======== Records supplied

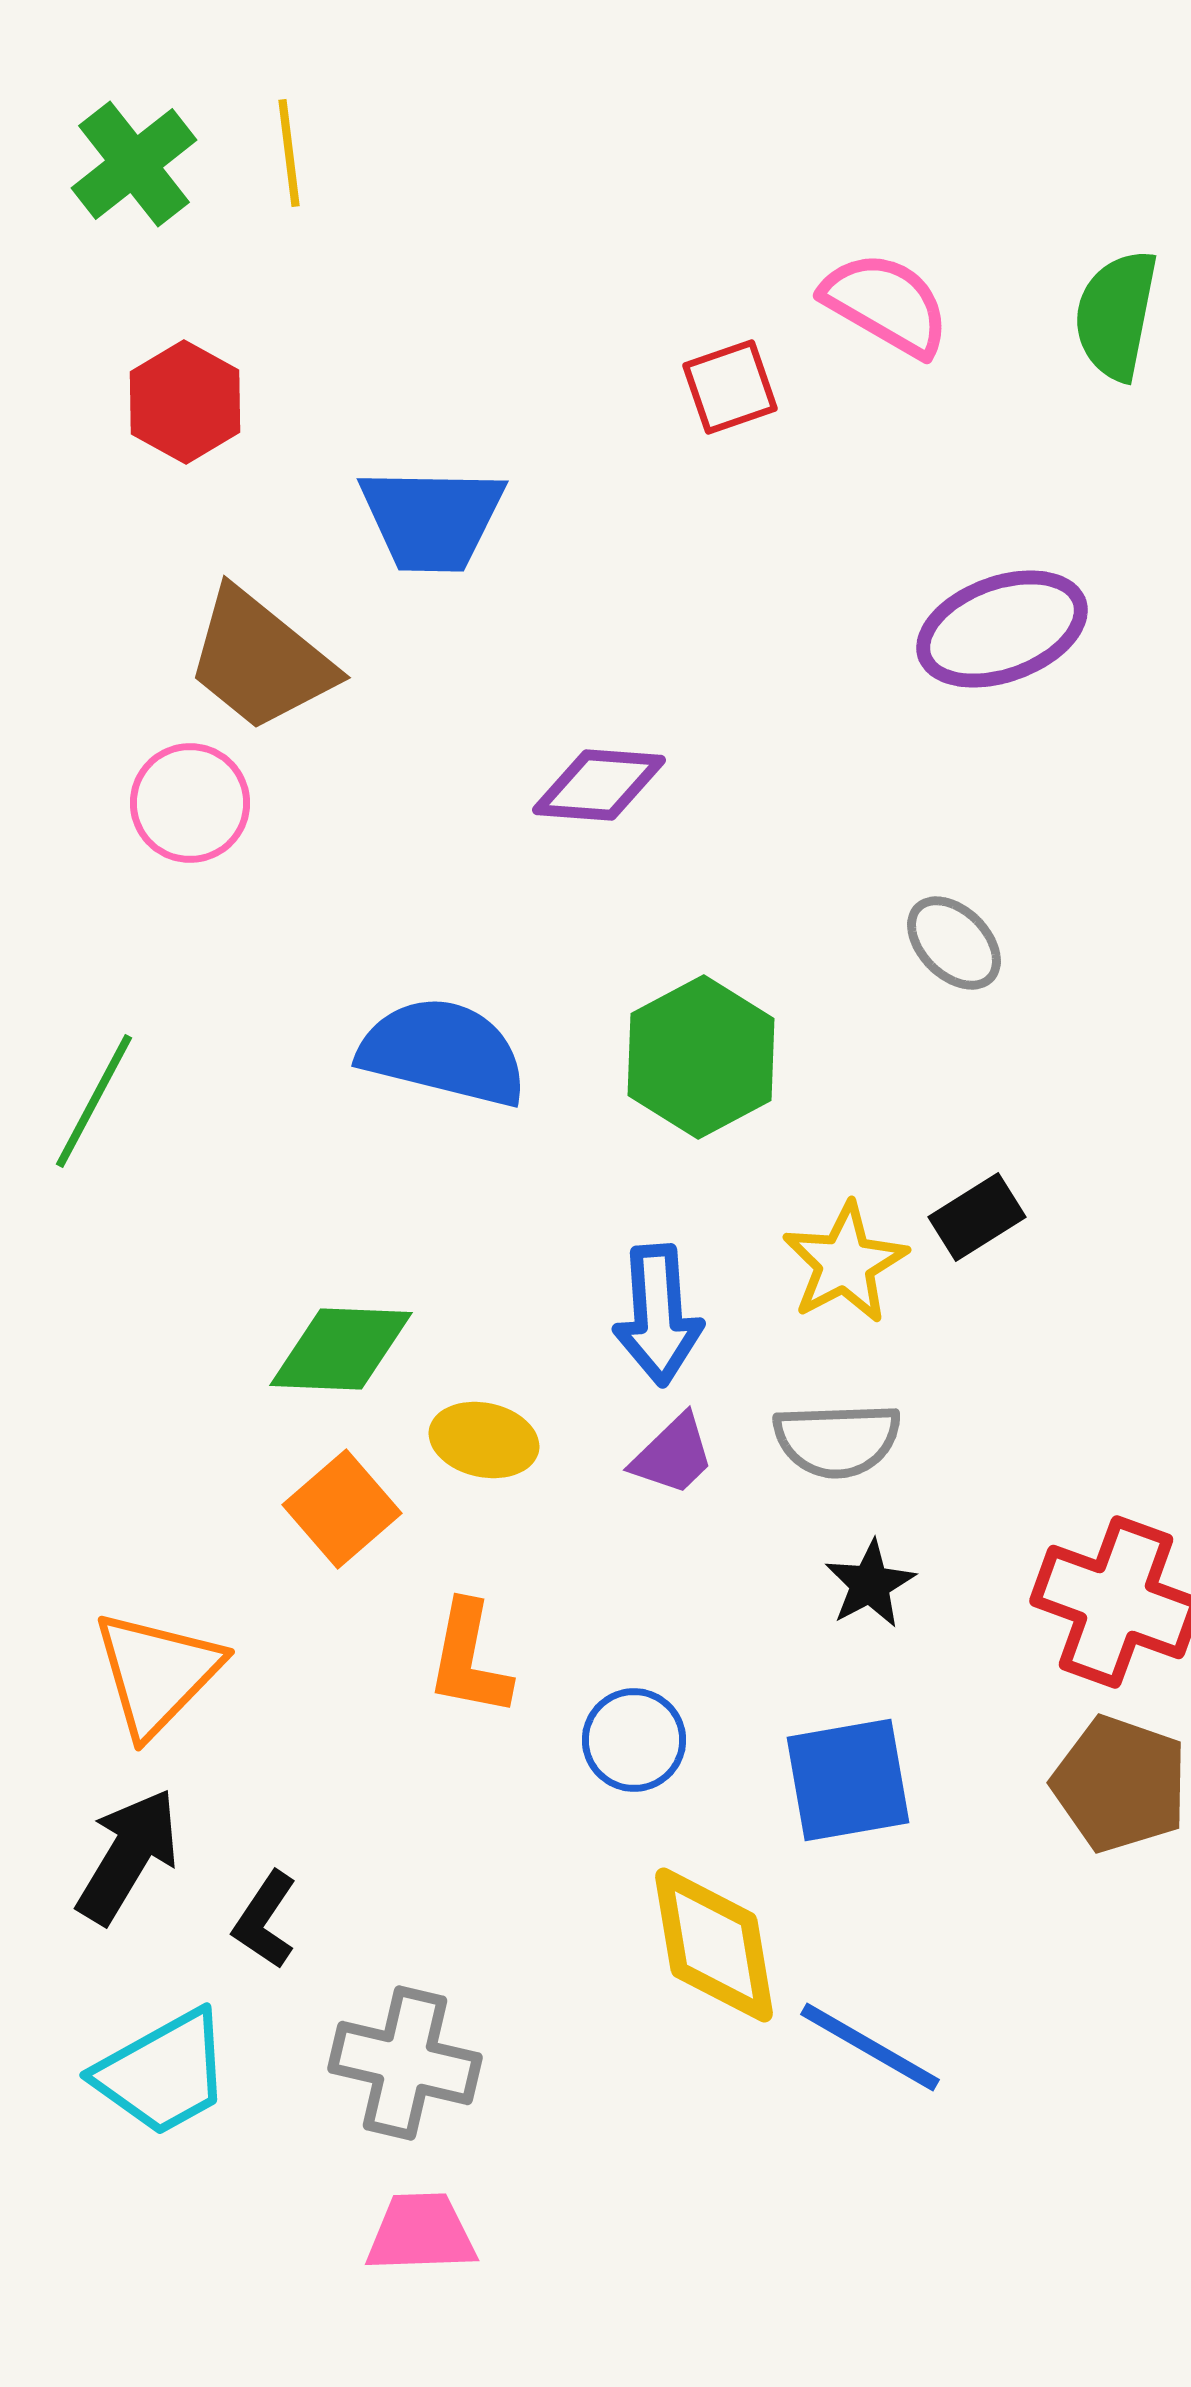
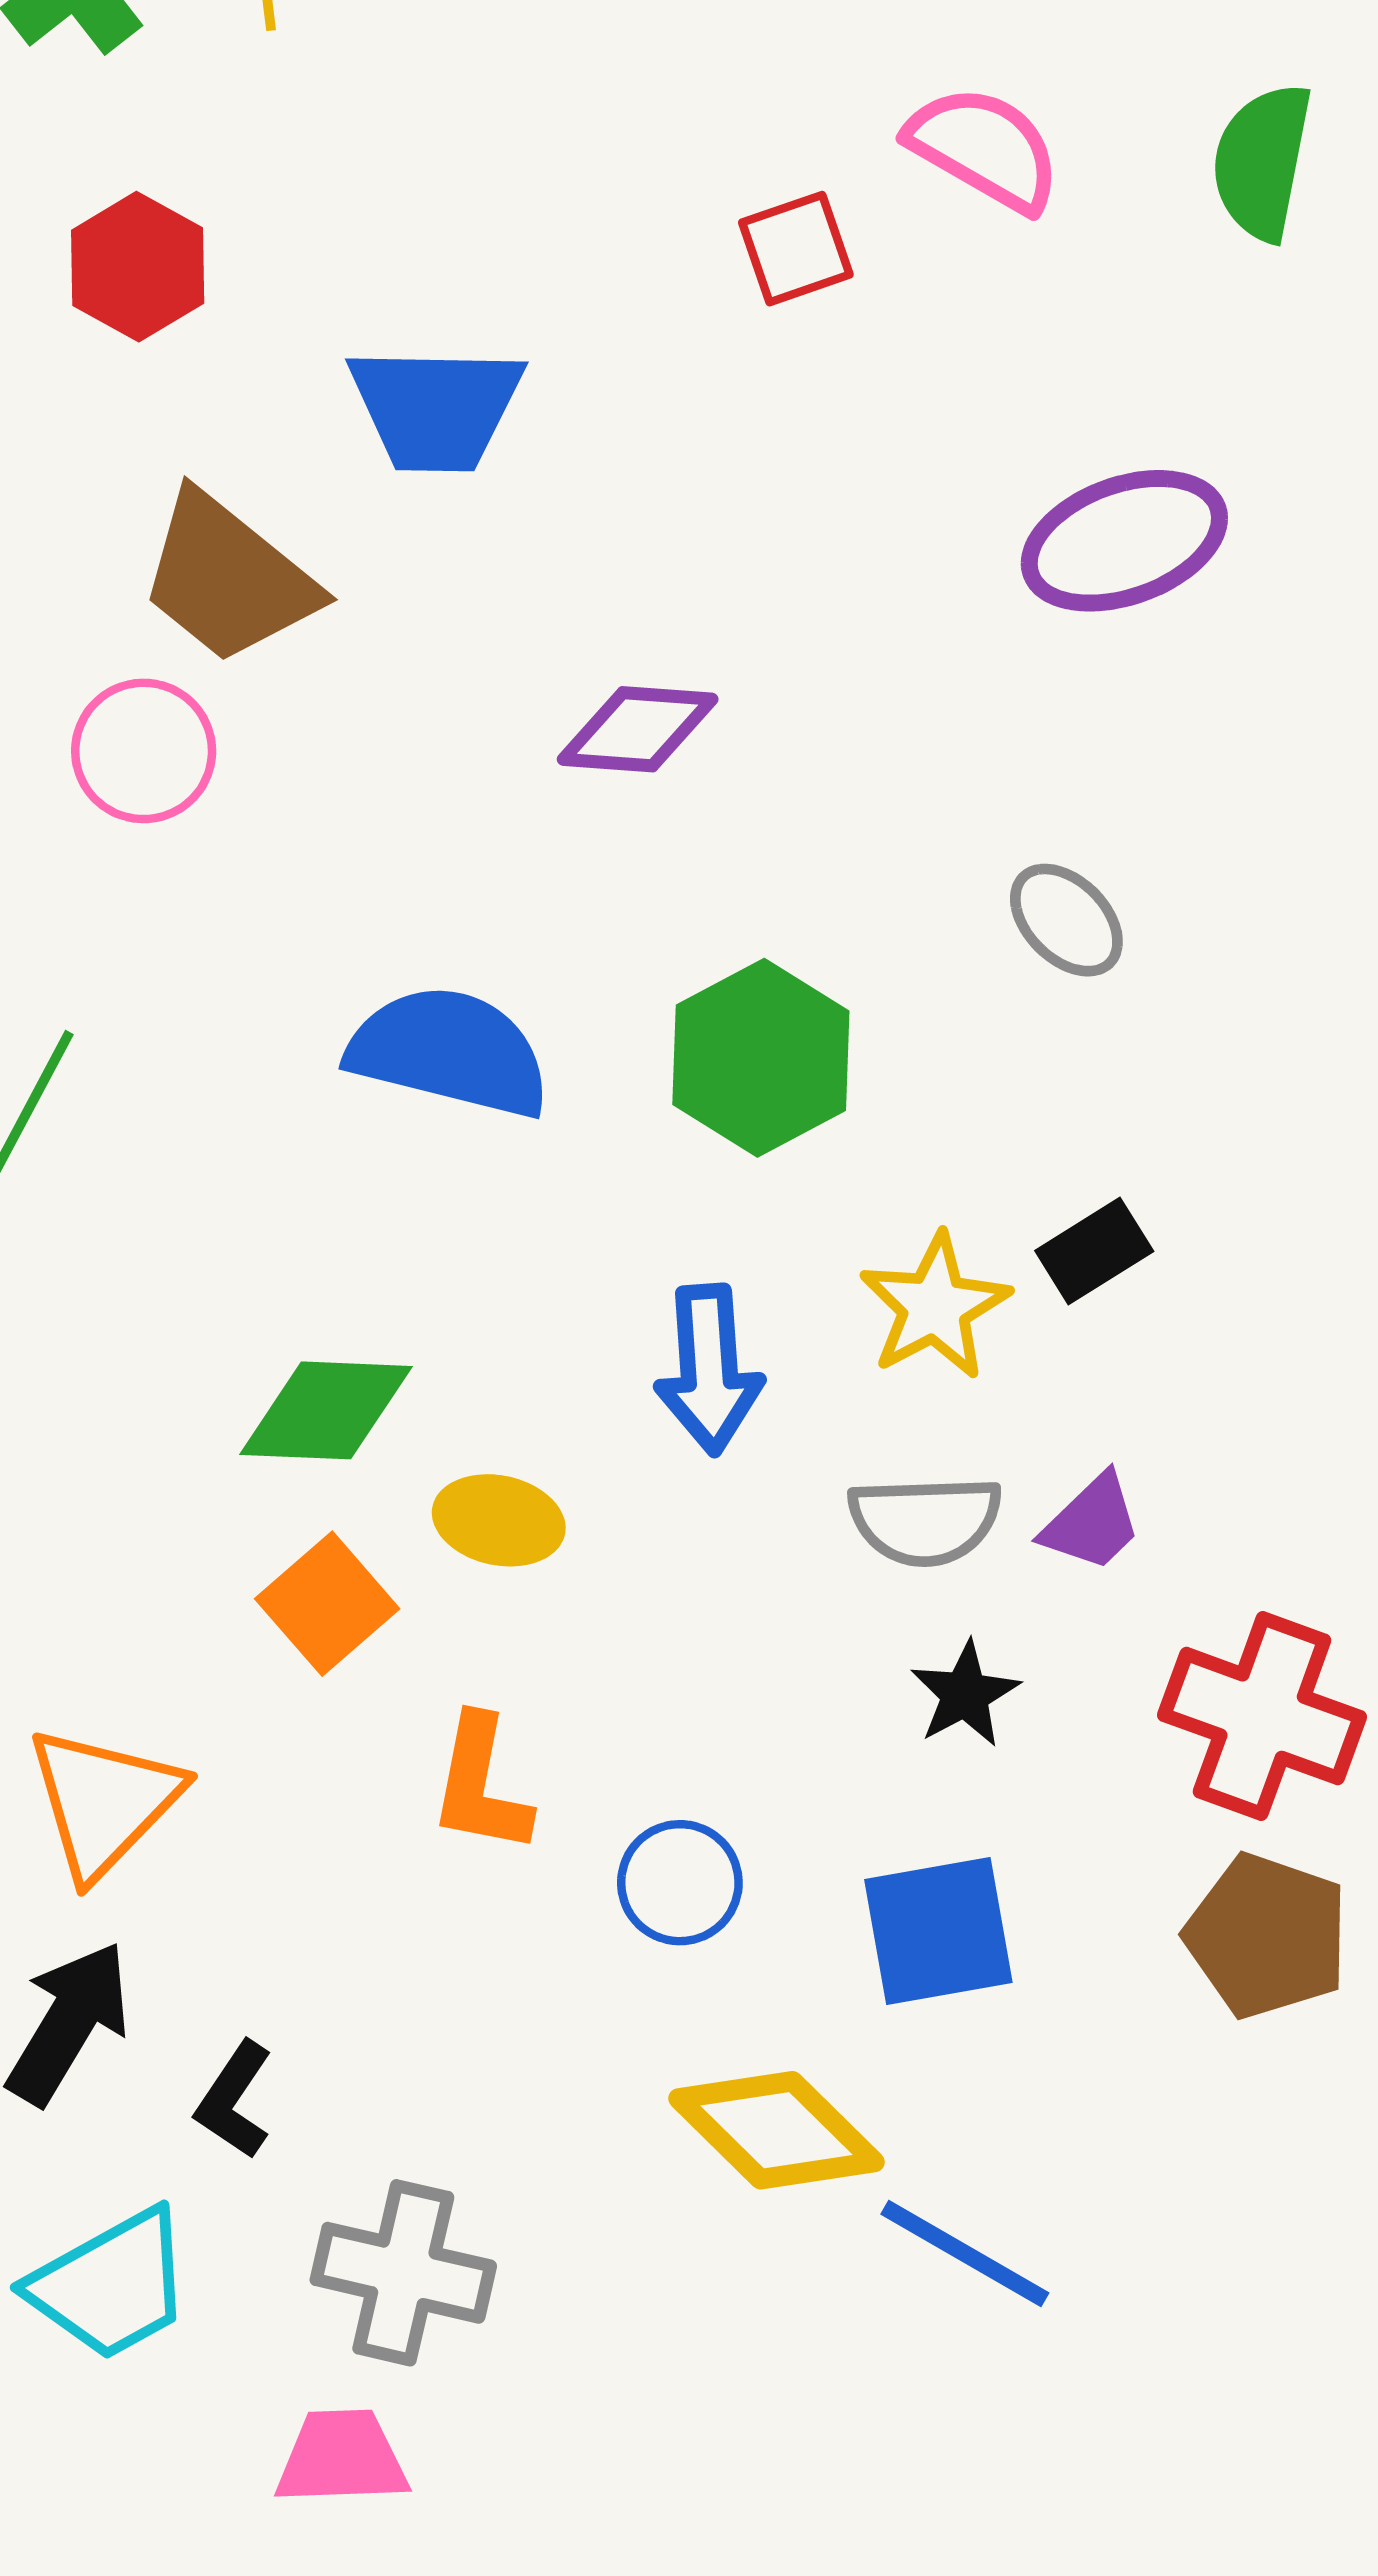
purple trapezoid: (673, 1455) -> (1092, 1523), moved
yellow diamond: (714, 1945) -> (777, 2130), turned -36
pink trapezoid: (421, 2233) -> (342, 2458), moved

================
======== Records supplied

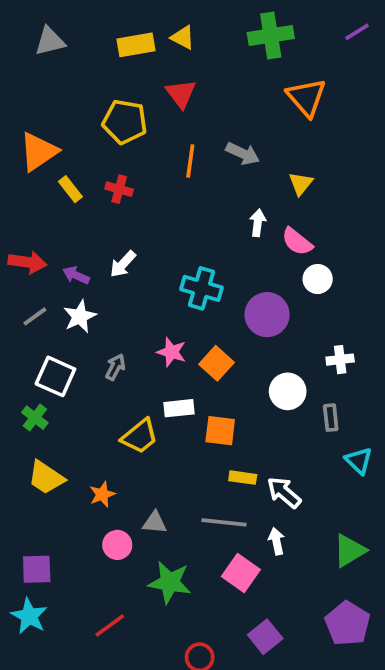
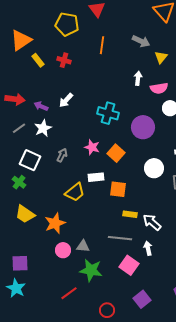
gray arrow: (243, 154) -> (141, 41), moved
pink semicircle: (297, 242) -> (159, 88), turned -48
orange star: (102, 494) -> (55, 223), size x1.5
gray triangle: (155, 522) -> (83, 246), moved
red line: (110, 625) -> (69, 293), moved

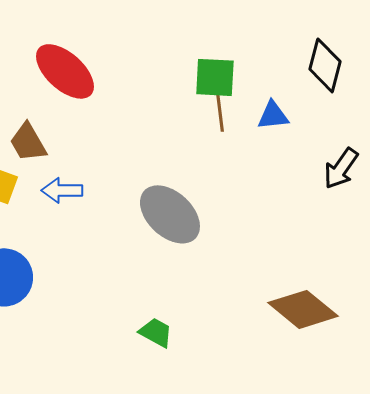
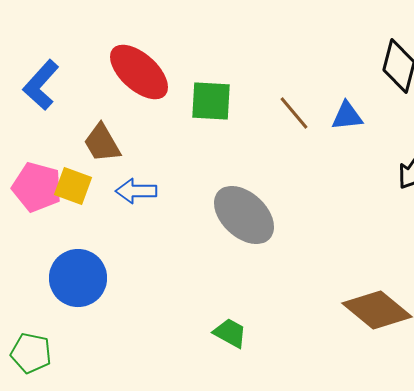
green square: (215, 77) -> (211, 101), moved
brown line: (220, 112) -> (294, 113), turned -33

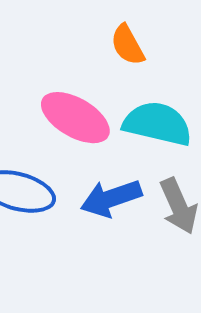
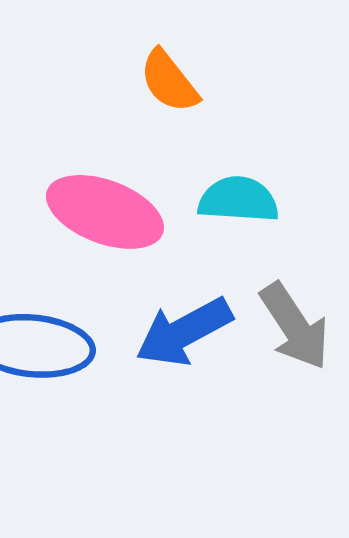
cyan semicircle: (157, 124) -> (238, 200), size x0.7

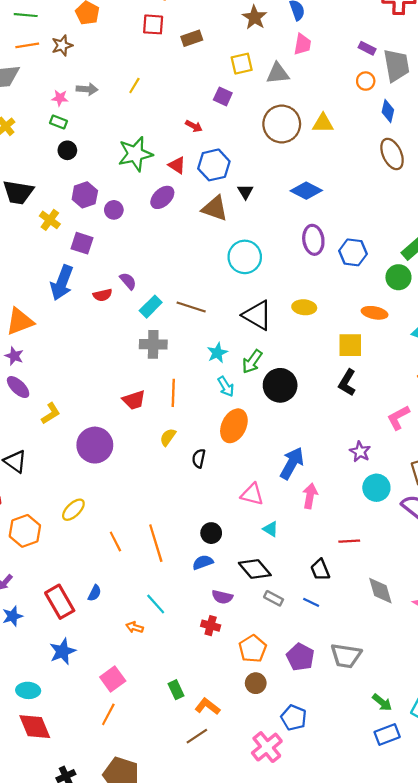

================
======== Records supplied

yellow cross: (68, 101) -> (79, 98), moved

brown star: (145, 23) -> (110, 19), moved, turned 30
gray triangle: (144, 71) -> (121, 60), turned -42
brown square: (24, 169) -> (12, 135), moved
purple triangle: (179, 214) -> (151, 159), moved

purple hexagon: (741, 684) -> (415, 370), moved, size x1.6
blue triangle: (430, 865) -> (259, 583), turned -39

================

**Goal of the exercise**
Retype word for word everything in the listing above from the line that holds "purple trapezoid: (673, 1455)" down to the line that holds "pink trapezoid: (421, 2233)". Keep both end lines and leave out the rest.

**Task solution**
purple trapezoid: (673, 1455) -> (1092, 1523), moved
yellow diamond: (714, 1945) -> (777, 2130), turned -36
pink trapezoid: (421, 2233) -> (342, 2458), moved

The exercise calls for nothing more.